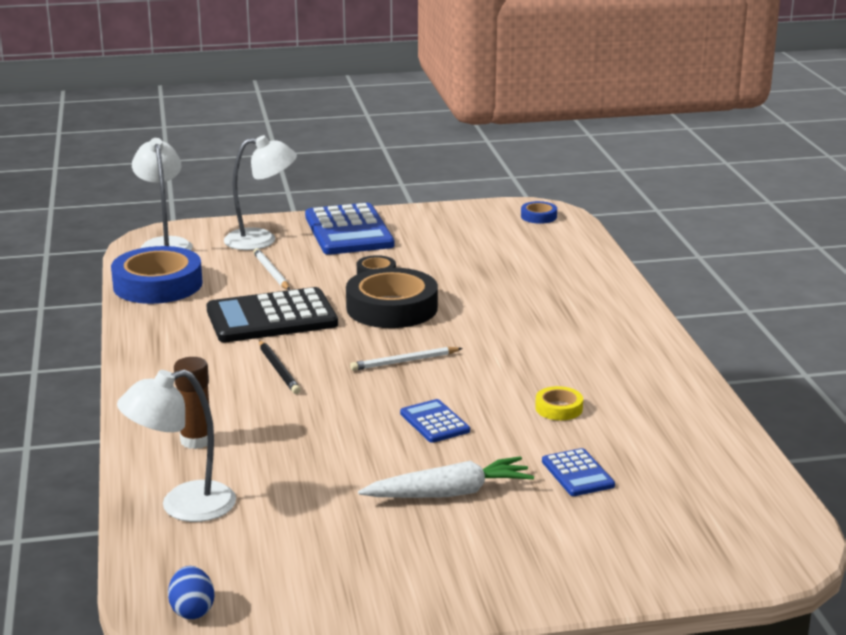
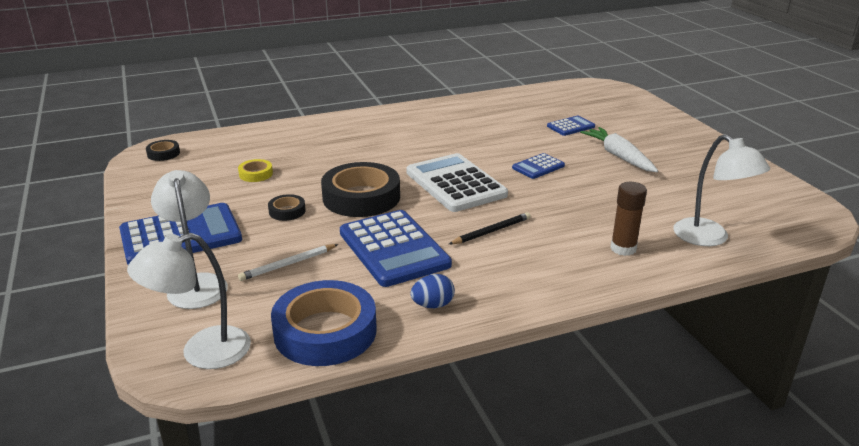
camera: 100 degrees left, 5 degrees up
(192, 610) = (807, 215): blue egg -> blue egg (432, 305)
(271, 318) = (394, 249): black calculator -> blue calculator
(404, 361) = (455, 184): white pencil -> white calculator
(538, 216) = (163, 153): blue tape -> black tape
(558, 408) = (498, 134): yellow tape -> yellow tape (256, 174)

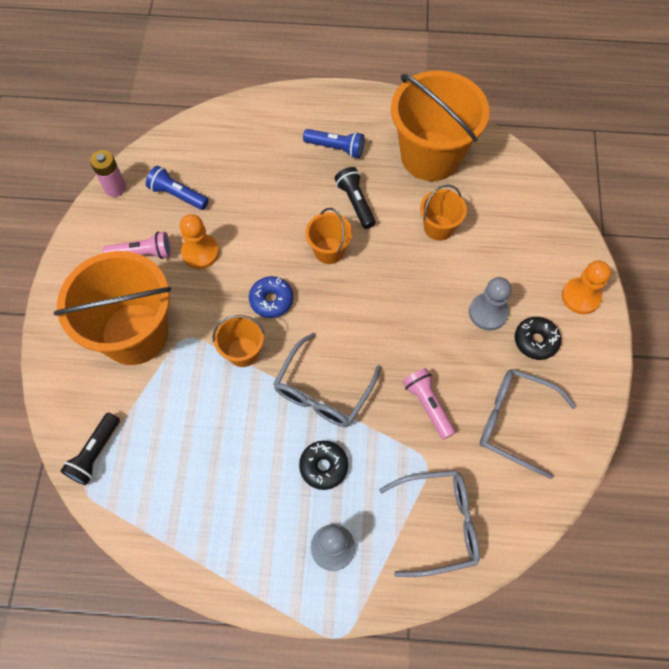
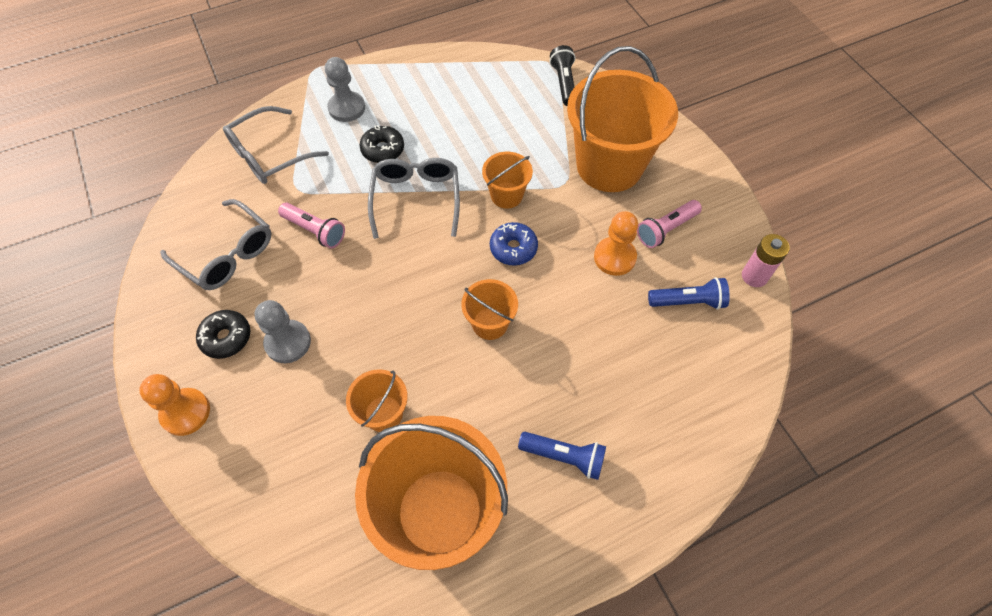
camera: 150 degrees right, 5 degrees down
(336, 148) = (564, 456): blue flashlight -> blue flashlight turned 150 degrees counterclockwise
(355, 202) = (496, 394): black flashlight -> none
(515, 422) = (227, 254): grey glasses -> grey glasses turned 45 degrees clockwise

*****

All of the data is to be returned exactly, with no pictures included.

camera: 100 degrees left, 5 degrees up
(192, 610) = (807, 215): blue egg -> blue egg (432, 305)
(271, 318) = (394, 249): black calculator -> blue calculator
(404, 361) = (455, 184): white pencil -> white calculator
(538, 216) = (163, 153): blue tape -> black tape
(558, 408) = (498, 134): yellow tape -> yellow tape (256, 174)

camera: 150 degrees right, 5 degrees down
(336, 148) = (564, 456): blue flashlight -> blue flashlight turned 150 degrees counterclockwise
(355, 202) = (496, 394): black flashlight -> none
(515, 422) = (227, 254): grey glasses -> grey glasses turned 45 degrees clockwise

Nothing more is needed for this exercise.